[Stored records]
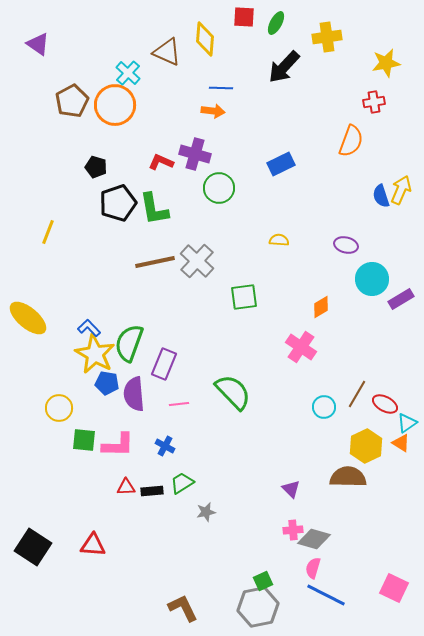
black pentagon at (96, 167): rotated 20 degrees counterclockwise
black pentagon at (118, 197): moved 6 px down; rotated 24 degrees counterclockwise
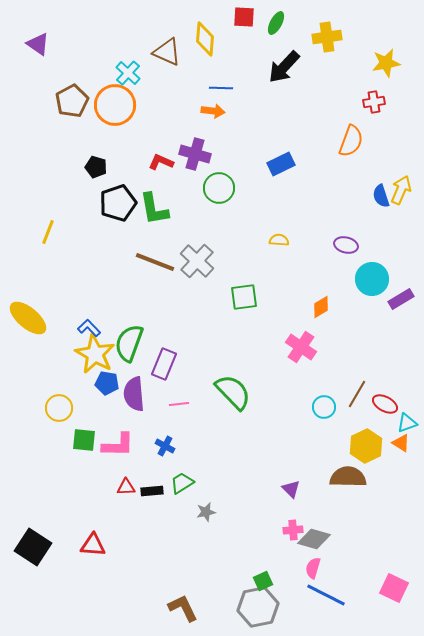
brown line at (155, 262): rotated 33 degrees clockwise
cyan triangle at (407, 423): rotated 15 degrees clockwise
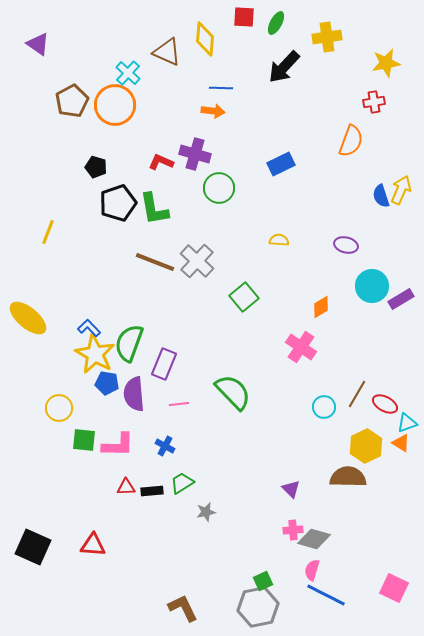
cyan circle at (372, 279): moved 7 px down
green square at (244, 297): rotated 32 degrees counterclockwise
black square at (33, 547): rotated 9 degrees counterclockwise
pink semicircle at (313, 568): moved 1 px left, 2 px down
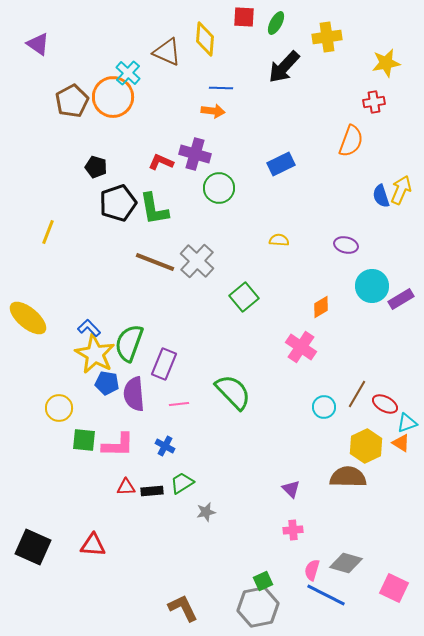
orange circle at (115, 105): moved 2 px left, 8 px up
gray diamond at (314, 539): moved 32 px right, 24 px down
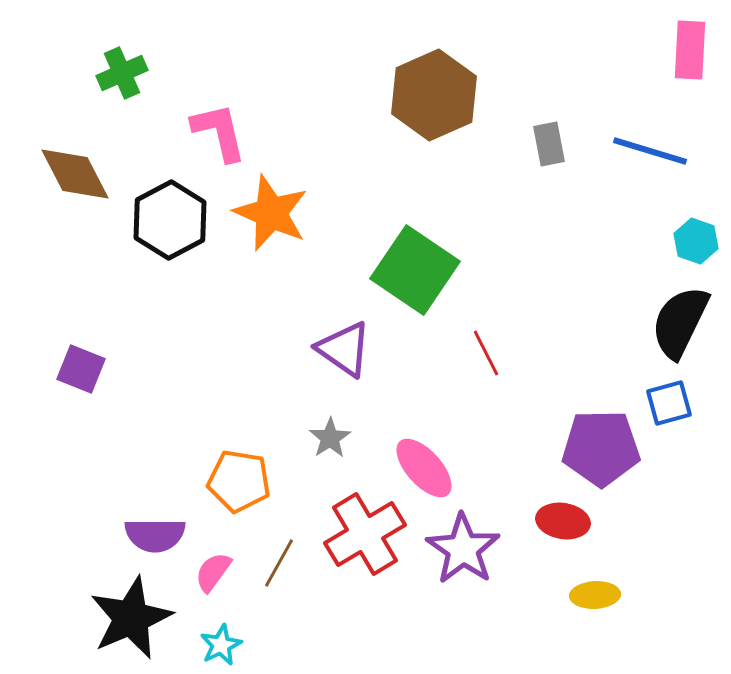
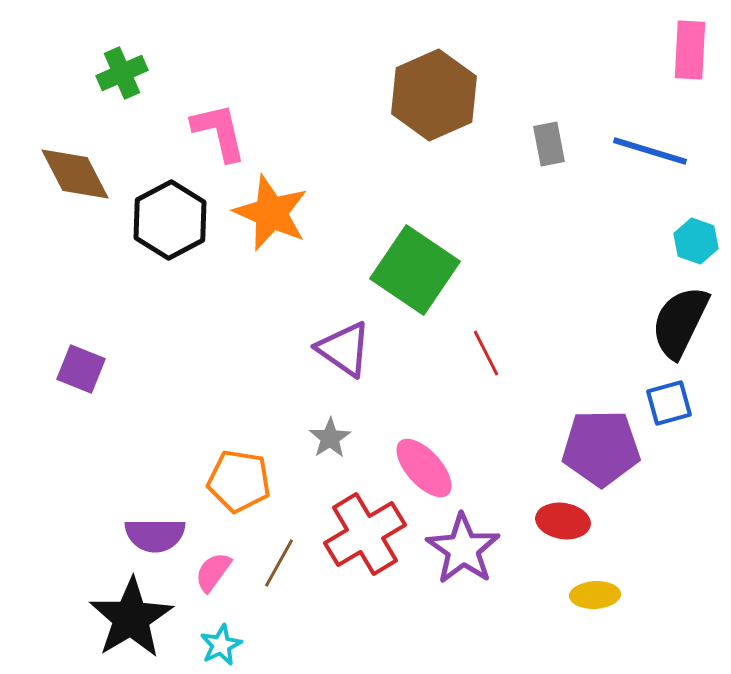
black star: rotated 8 degrees counterclockwise
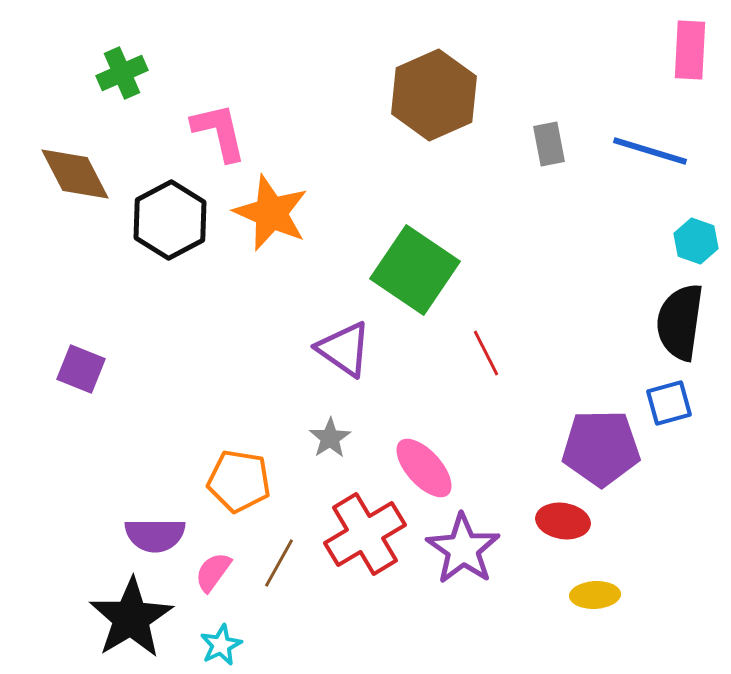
black semicircle: rotated 18 degrees counterclockwise
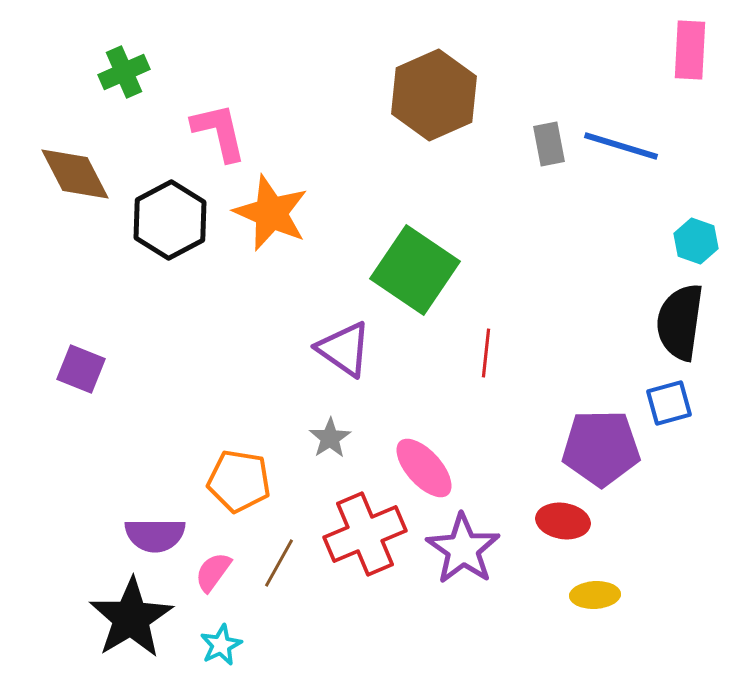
green cross: moved 2 px right, 1 px up
blue line: moved 29 px left, 5 px up
red line: rotated 33 degrees clockwise
red cross: rotated 8 degrees clockwise
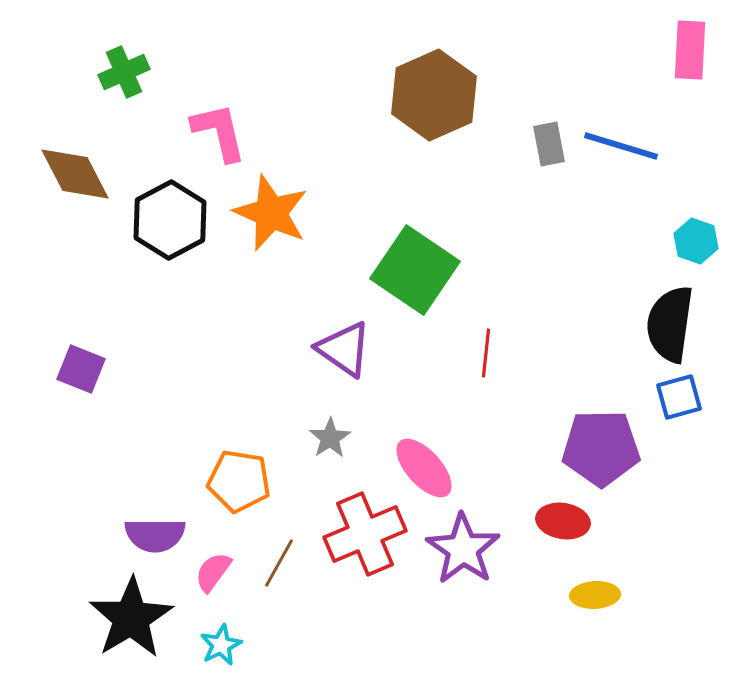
black semicircle: moved 10 px left, 2 px down
blue square: moved 10 px right, 6 px up
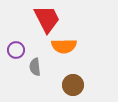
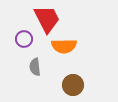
purple circle: moved 8 px right, 11 px up
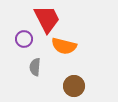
orange semicircle: rotated 15 degrees clockwise
gray semicircle: rotated 12 degrees clockwise
brown circle: moved 1 px right, 1 px down
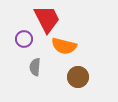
brown circle: moved 4 px right, 9 px up
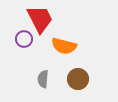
red trapezoid: moved 7 px left
gray semicircle: moved 8 px right, 12 px down
brown circle: moved 2 px down
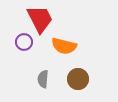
purple circle: moved 3 px down
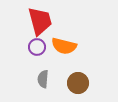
red trapezoid: moved 2 px down; rotated 12 degrees clockwise
purple circle: moved 13 px right, 5 px down
brown circle: moved 4 px down
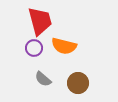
purple circle: moved 3 px left, 1 px down
gray semicircle: rotated 54 degrees counterclockwise
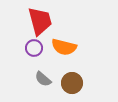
orange semicircle: moved 1 px down
brown circle: moved 6 px left
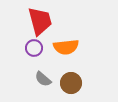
orange semicircle: moved 2 px right; rotated 20 degrees counterclockwise
brown circle: moved 1 px left
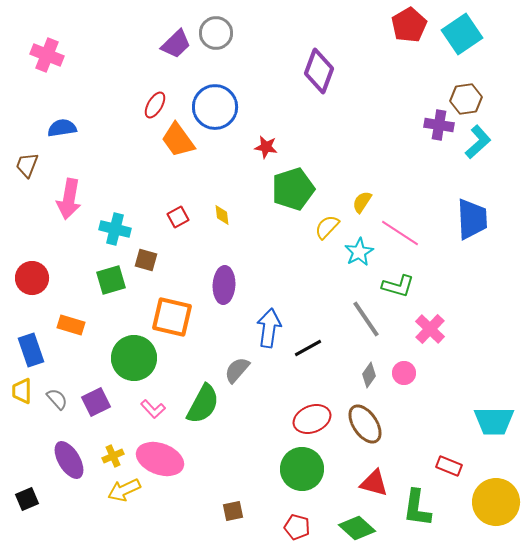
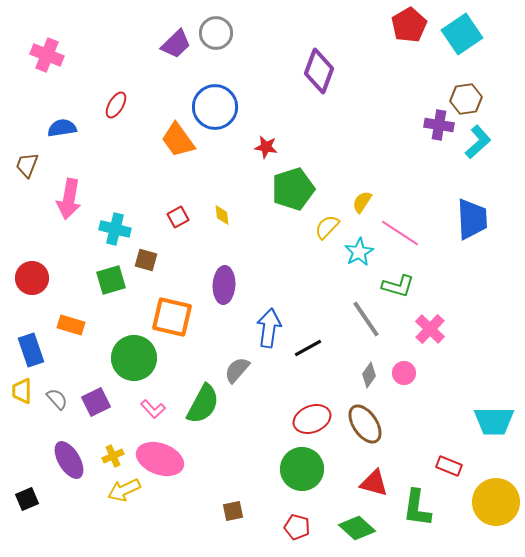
red ellipse at (155, 105): moved 39 px left
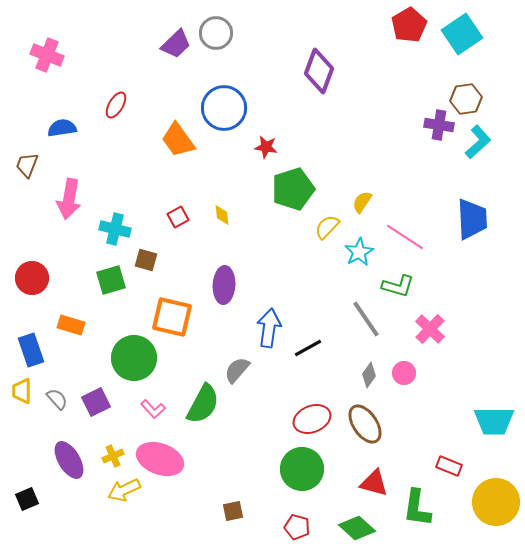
blue circle at (215, 107): moved 9 px right, 1 px down
pink line at (400, 233): moved 5 px right, 4 px down
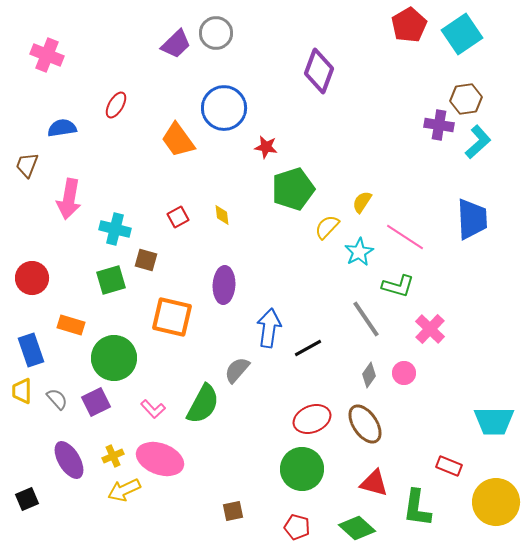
green circle at (134, 358): moved 20 px left
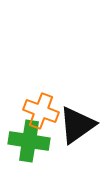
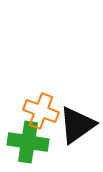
green cross: moved 1 px left, 1 px down
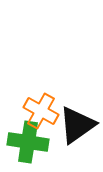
orange cross: rotated 8 degrees clockwise
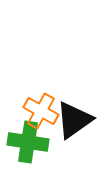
black triangle: moved 3 px left, 5 px up
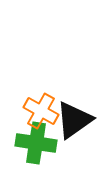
green cross: moved 8 px right, 1 px down
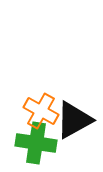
black triangle: rotated 6 degrees clockwise
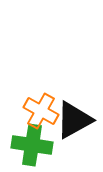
green cross: moved 4 px left, 2 px down
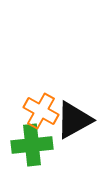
green cross: rotated 15 degrees counterclockwise
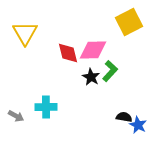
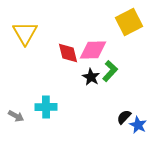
black semicircle: rotated 56 degrees counterclockwise
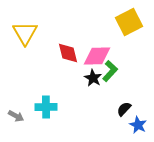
pink diamond: moved 4 px right, 6 px down
black star: moved 2 px right, 1 px down
black semicircle: moved 8 px up
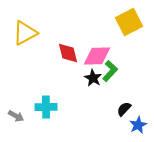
yellow triangle: rotated 32 degrees clockwise
blue star: rotated 18 degrees clockwise
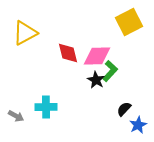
black star: moved 3 px right, 2 px down
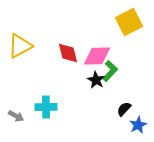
yellow triangle: moved 5 px left, 13 px down
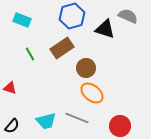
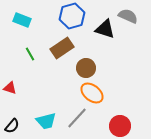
gray line: rotated 70 degrees counterclockwise
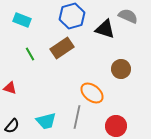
brown circle: moved 35 px right, 1 px down
gray line: moved 1 px up; rotated 30 degrees counterclockwise
red circle: moved 4 px left
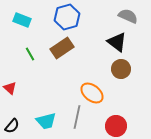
blue hexagon: moved 5 px left, 1 px down
black triangle: moved 12 px right, 13 px down; rotated 20 degrees clockwise
red triangle: rotated 24 degrees clockwise
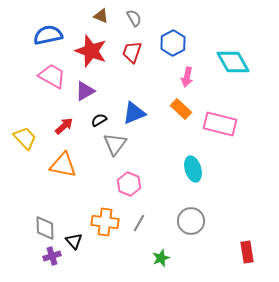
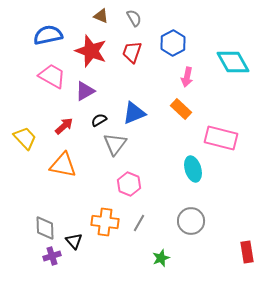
pink rectangle: moved 1 px right, 14 px down
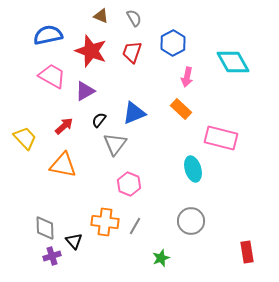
black semicircle: rotated 21 degrees counterclockwise
gray line: moved 4 px left, 3 px down
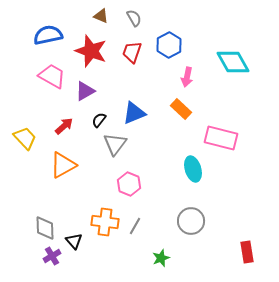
blue hexagon: moved 4 px left, 2 px down
orange triangle: rotated 40 degrees counterclockwise
purple cross: rotated 12 degrees counterclockwise
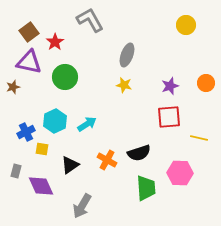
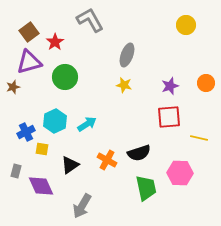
purple triangle: rotated 28 degrees counterclockwise
green trapezoid: rotated 8 degrees counterclockwise
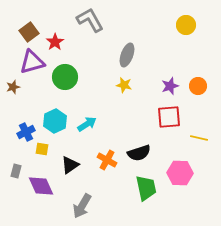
purple triangle: moved 3 px right
orange circle: moved 8 px left, 3 px down
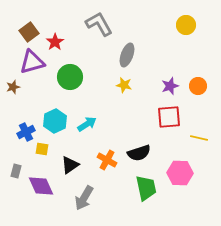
gray L-shape: moved 9 px right, 4 px down
green circle: moved 5 px right
gray arrow: moved 2 px right, 8 px up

BRIEF.
Set out the data from the line containing "cyan circle at (372, 279): moved 7 px down" through the line containing "purple circle: moved 8 px right, 11 px up", both included, as a Markdown table with the columns "Row" and "Entry", skipping blank lines and leaving out the picture markers.

EXERCISE RESULT.
| Row | Entry |
|---|---|
| 1 | cyan circle at (372, 279): moved 7 px down |
| 2 | green square at (244, 297): rotated 32 degrees counterclockwise |
| 3 | black square at (33, 547): rotated 9 degrees counterclockwise |
| 4 | pink semicircle at (313, 568): moved 1 px left, 2 px down |
| 5 | orange circle at (115, 105): moved 2 px left, 8 px up |
| 6 | gray diamond at (314, 539): moved 32 px right, 24 px down |
| 7 | black star: rotated 8 degrees counterclockwise |
| 8 | black semicircle: rotated 18 degrees counterclockwise |
| 9 | green cross: moved 2 px right, 1 px up |
| 10 | blue line: moved 29 px left, 5 px up |
| 11 | red line: rotated 33 degrees clockwise |
| 12 | red cross: rotated 8 degrees clockwise |
| 13 | black semicircle: moved 10 px left, 2 px down |
| 14 | blue square: moved 10 px right, 6 px up |
| 15 | purple circle: moved 8 px right, 11 px up |